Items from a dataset
• • •

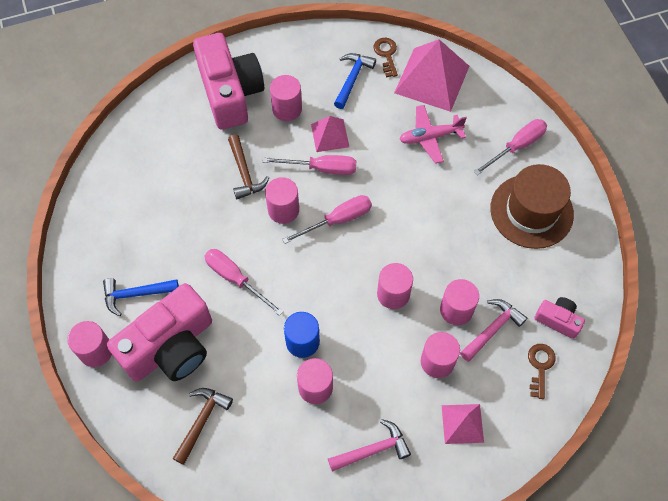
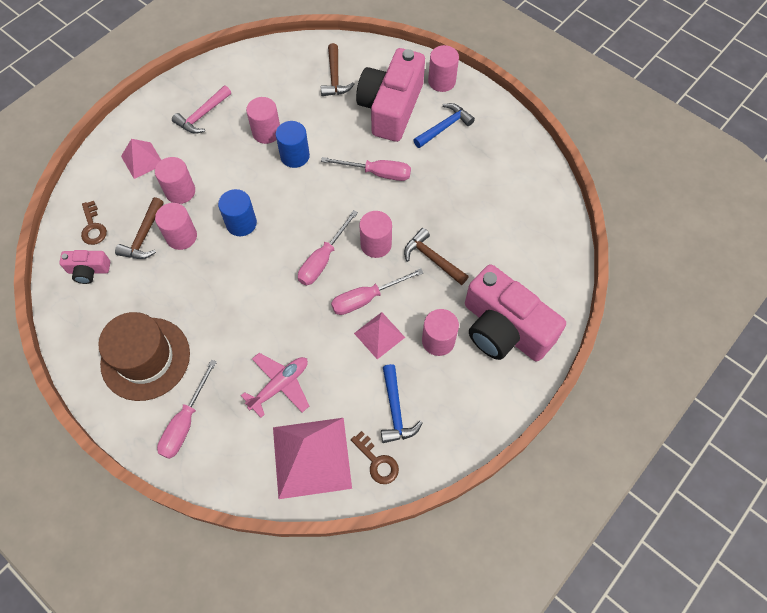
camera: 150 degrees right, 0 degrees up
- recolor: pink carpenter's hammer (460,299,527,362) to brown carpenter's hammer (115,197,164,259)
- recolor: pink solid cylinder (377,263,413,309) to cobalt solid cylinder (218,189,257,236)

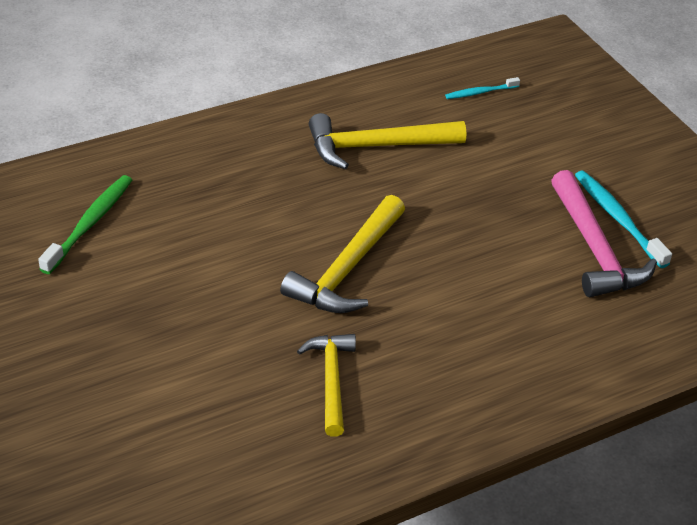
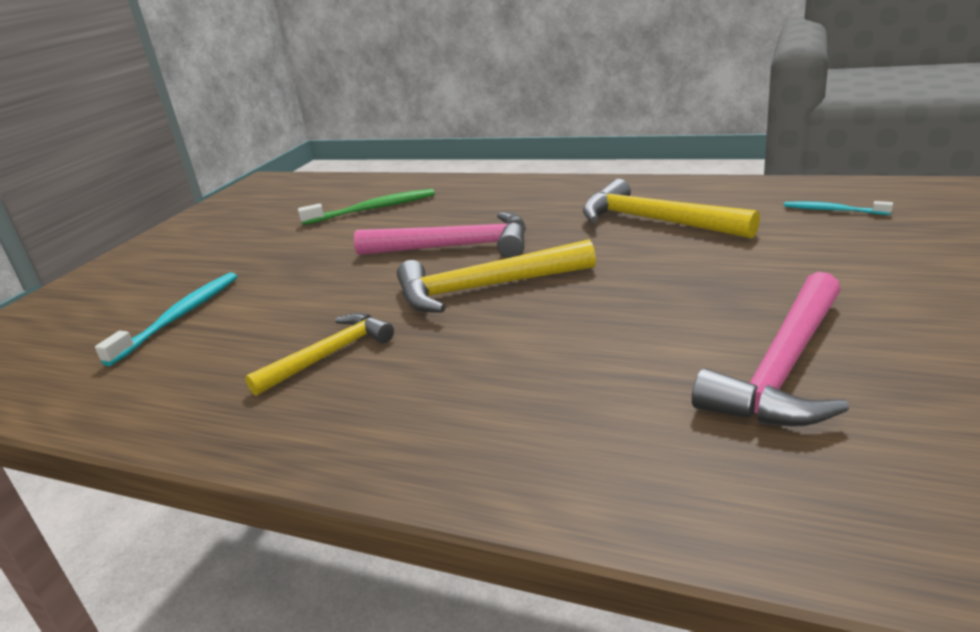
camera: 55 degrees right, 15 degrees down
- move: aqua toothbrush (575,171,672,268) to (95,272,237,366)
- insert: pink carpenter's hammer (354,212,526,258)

• • •

EXERCISE >>
Scan the data above for the word "degrees". Copy every line in which it is found.

ANSWER SPACE >>
camera: 150 degrees right, 0 degrees up
camera: 55 degrees right, 15 degrees down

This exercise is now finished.